Retrieve all lines below that have the string "DGND".

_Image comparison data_
_ _ _ _

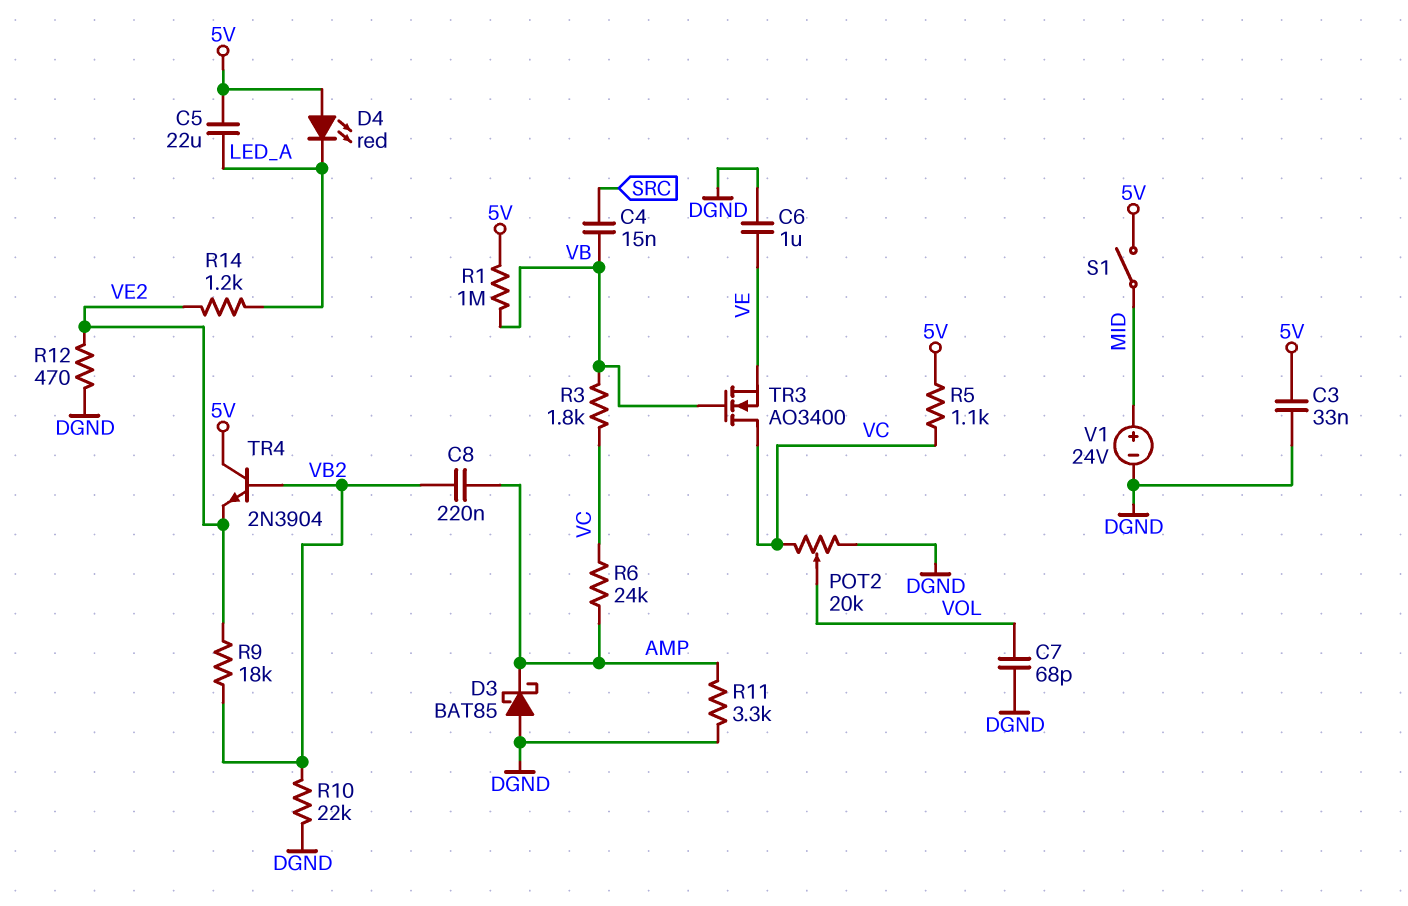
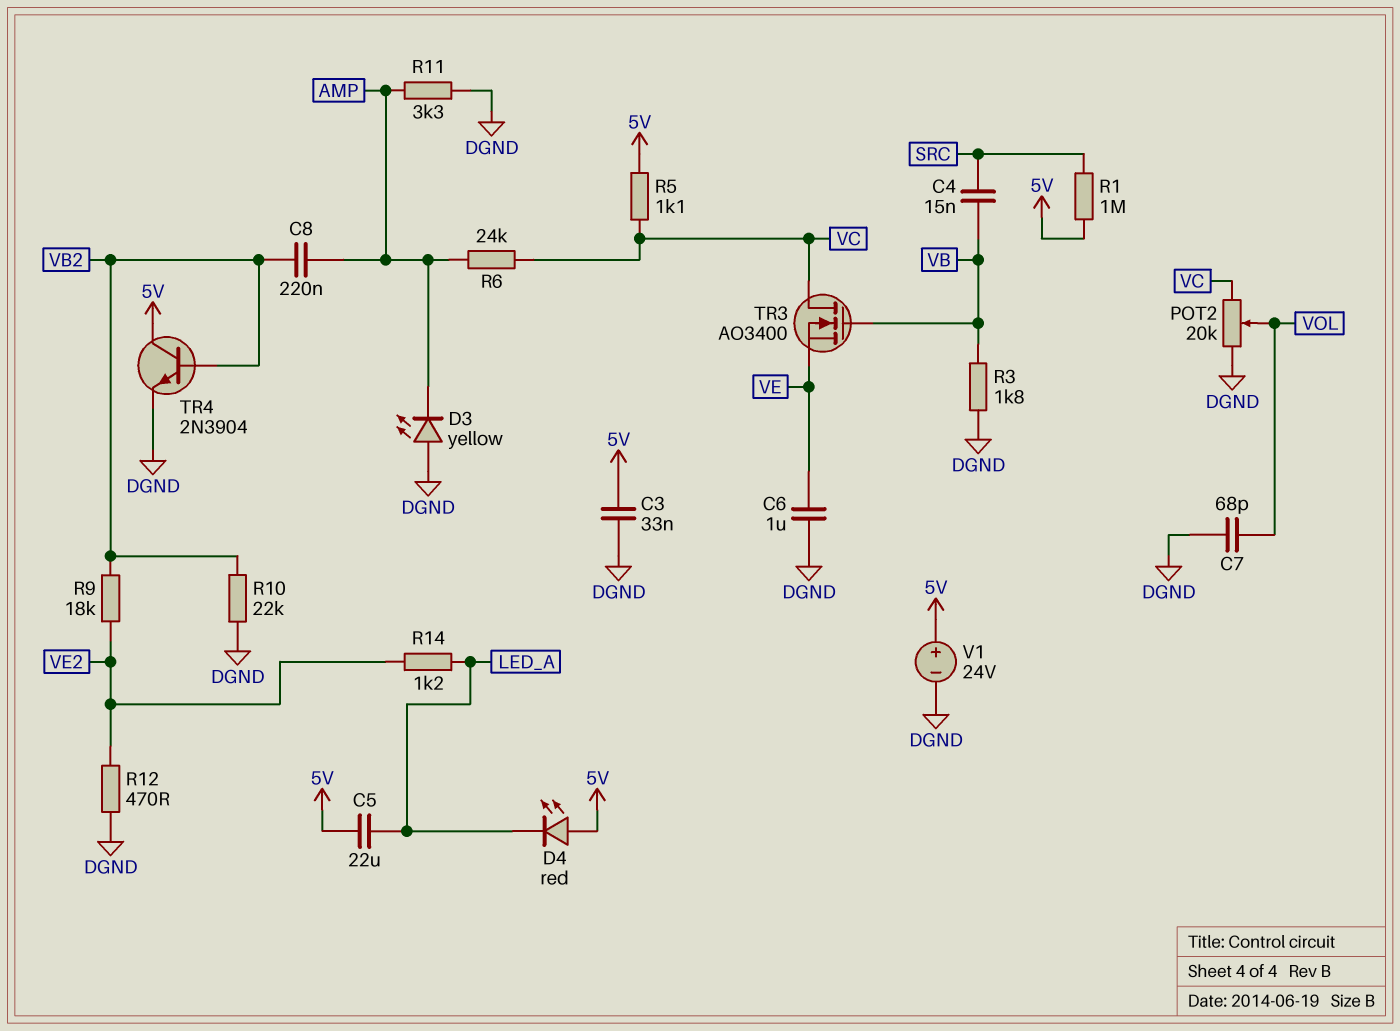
D3: schottky BAT85 (A DGND, K AMP) -> LED yellow (A DGND, K AMP)
R1: 1M (5V, VB) -> 1M (5V, SRC)
R3: 1.8k (VB, VC) -> 1.8k (DGND, VB)
S1: switch (5V, MID) -> none
TR4: NPN 2N3904 (B VB2, C 5V, E VE2) -> NPN 2N3904 (B VB2, C 5V, E DGND)
V1: 24V (plus MID, minus DGND) -> 24V (plus 5V, minus DGND)

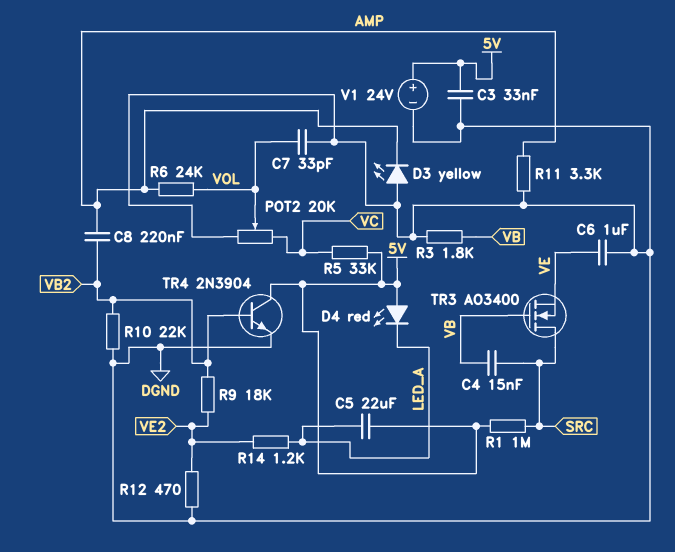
C7: 68pF (DGND, VOL) -> 33pF (DGND, VOL)
R5: 1.1k (5V, VC) -> 33k (5V, VC)
R6: 24k (AMP, VC) -> 24k (AMP, VOL)
TR3: NMOS AO3400 (G VB, D VC, S VE) -> NMOS AO3400 (G VB, D SRC, S VE)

_ _ _ _

_SOLUTION BELOW_
D3: schottky BAT85 (A DGND, K AMP) -> LED yellow (A DGND, K AMP)
R3: 1.8k (VB, VC) -> 1.8k (DGND, VB)
TR4: NPN 2N3904 (B VB2, C 5V, E VE2) -> NPN 2N3904 (B VB2, C 5V, E DGND)
V1: 24V (plus MID, minus DGND) -> 24V (plus 5V, minus DGND)
C7: 68pF (DGND, VOL) -> 33pF (DGND, VOL)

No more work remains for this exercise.